EXERCISE PROMPT. All that should come back is the lines of the data below from the one containing "(408, 118) = (571, 253): none" to the one containing "(519, 258) = (456, 427): black", inclusive, exactly as they stand.

PROVIDED MATERIAL.
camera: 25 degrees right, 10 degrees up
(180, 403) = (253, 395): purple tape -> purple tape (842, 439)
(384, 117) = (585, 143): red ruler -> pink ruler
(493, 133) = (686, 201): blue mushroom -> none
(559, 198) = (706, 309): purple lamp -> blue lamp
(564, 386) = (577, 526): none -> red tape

---

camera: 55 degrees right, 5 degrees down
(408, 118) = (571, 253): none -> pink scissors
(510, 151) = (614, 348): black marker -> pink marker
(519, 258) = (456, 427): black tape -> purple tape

RESPONSE AREA.
(408, 118) = (571, 253): none -> pink scissors
(510, 151) = (614, 348): black marker -> pink marker
(519, 258) = (456, 427): black tape -> purple tape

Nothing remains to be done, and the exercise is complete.